• Extracted records:
────

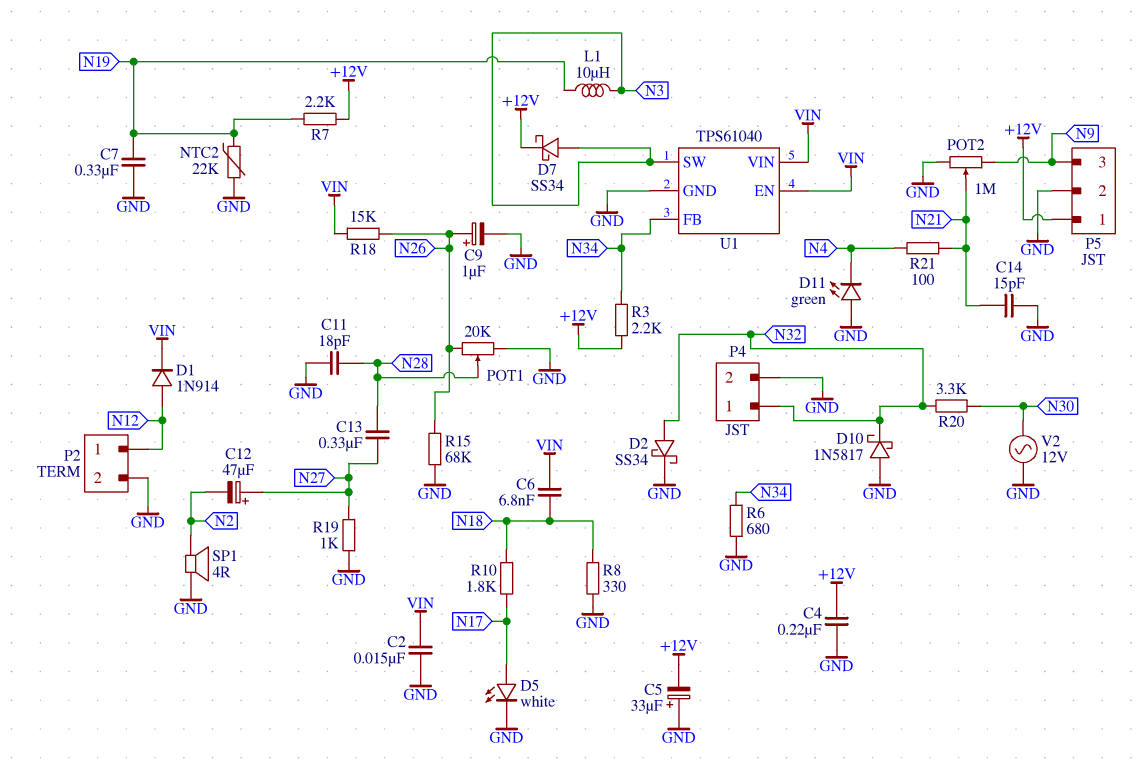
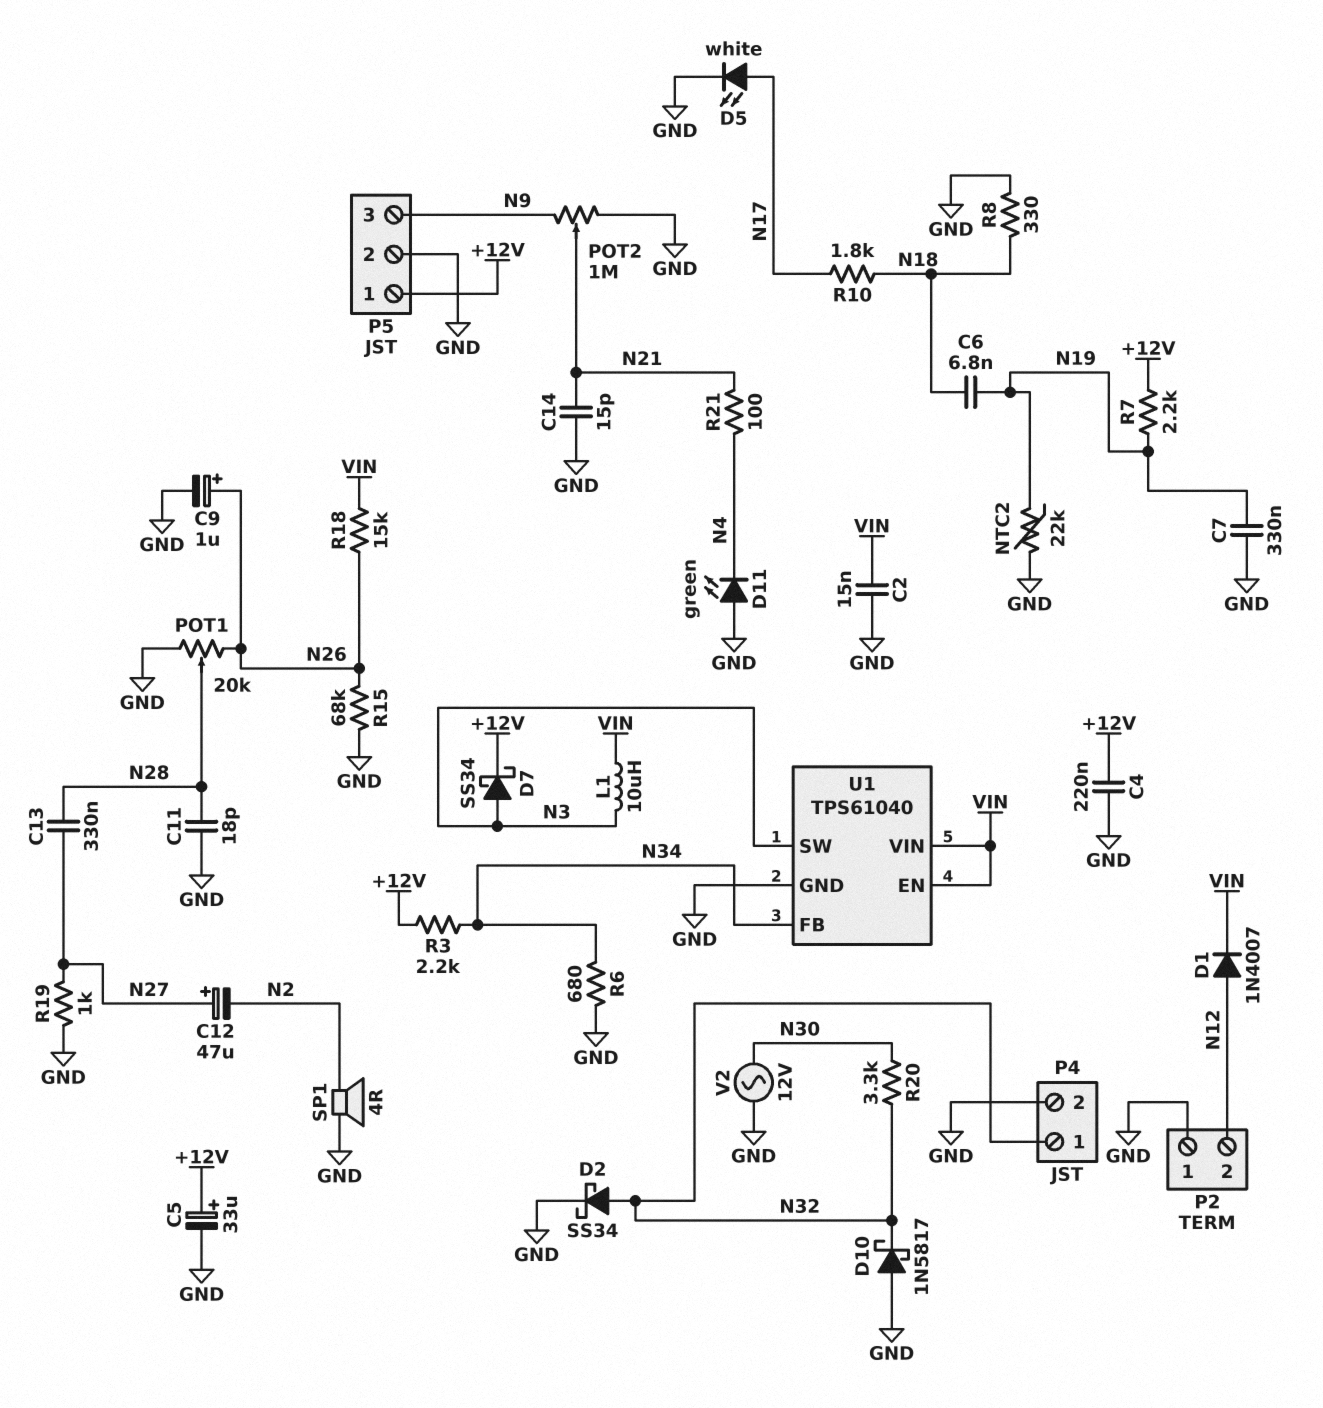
C5: 33uF (plus GND, minus +12V) -> 33uF (plus +12V, minus GND)
C6: 6.8nF (N18, VIN) -> 6.8nF (N18, N19)
D1: diode 1N914 (A N12, K VIN) -> diode 1N4007 (A N12, K VIN)
L1: 10uH (N3, N19) -> 10uH (N3, VIN)
P2 pin 1: N12 -> GND
P2 pin 2: GND -> N12

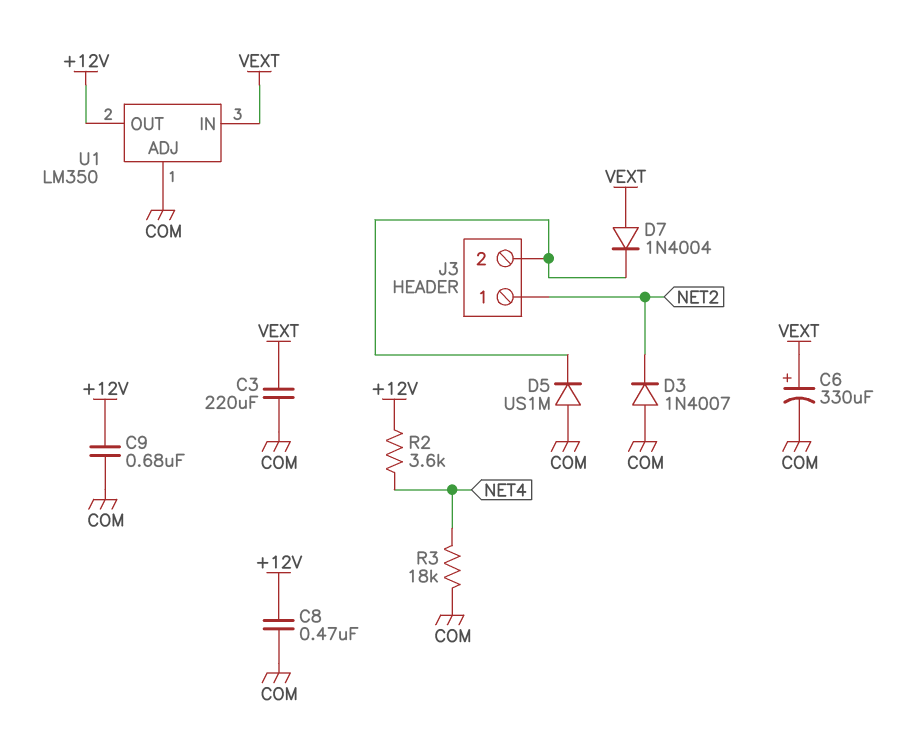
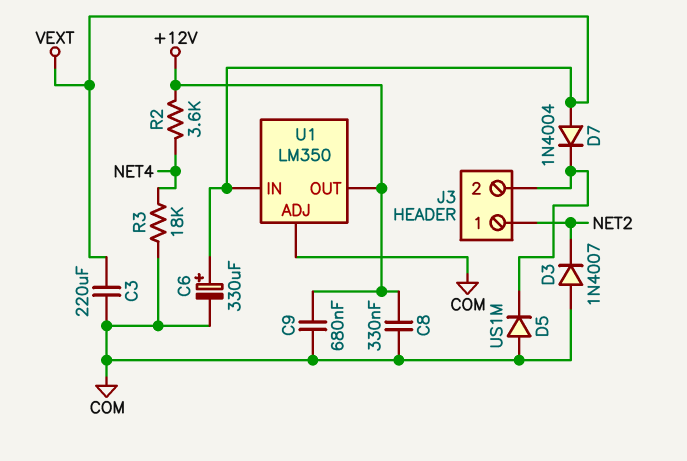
C8: 470nF (+12V, COM) -> 330nF (+12V, COM)

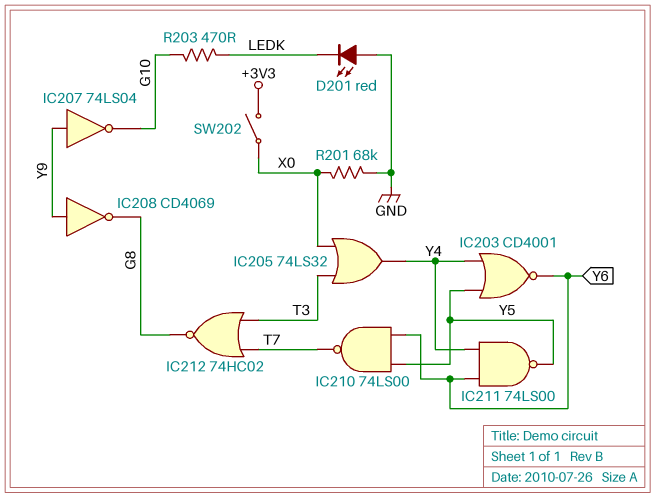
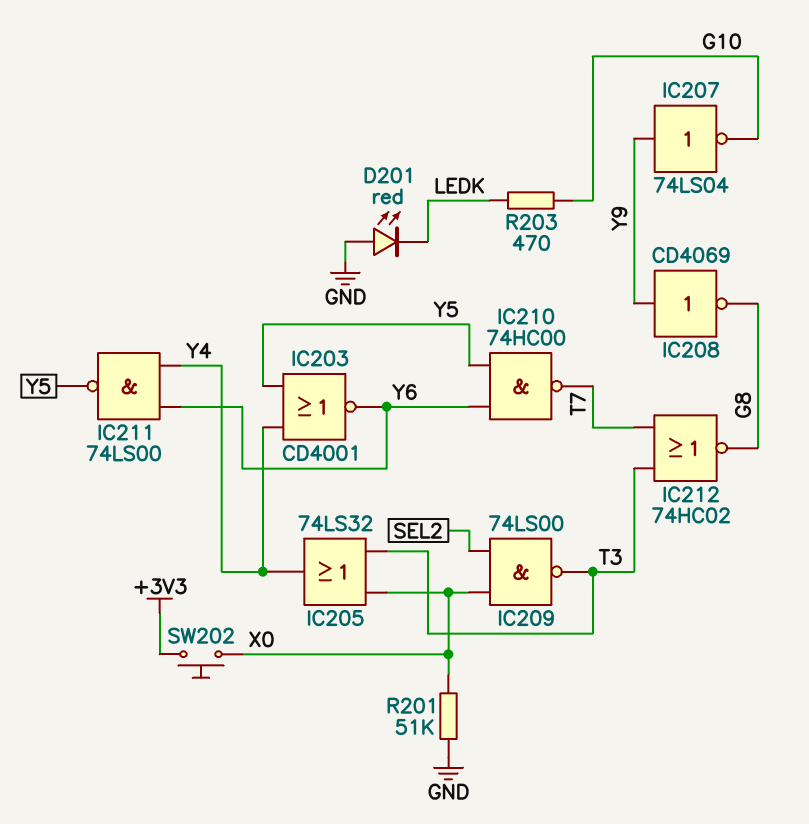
IC209: none -> NAND 74LS00 (in SEL2, in X0, out T3)
IC210: NAND 74LS00 (in Y5, in Y6, out T7) -> NAND 74HC00 (in Y5, in Y6, out T7)
R201: 68k (GND, X0) -> 51k (GND, X0)
SW202: switch (+3V3, X0) -> button (+3V3, X0)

────

• Exercise requirements: Find where "IC209: none ->" occurs in the data, and please write out that line through the last line exactly, with nothing else.

• Written solution:
IC209: none -> NAND 74LS00 (in SEL2, in X0, out T3)
IC210: NAND 74LS00 (in Y5, in Y6, out T7) -> NAND 74HC00 (in Y5, in Y6, out T7)
R201: 68k (GND, X0) -> 51k (GND, X0)
SW202: switch (+3V3, X0) -> button (+3V3, X0)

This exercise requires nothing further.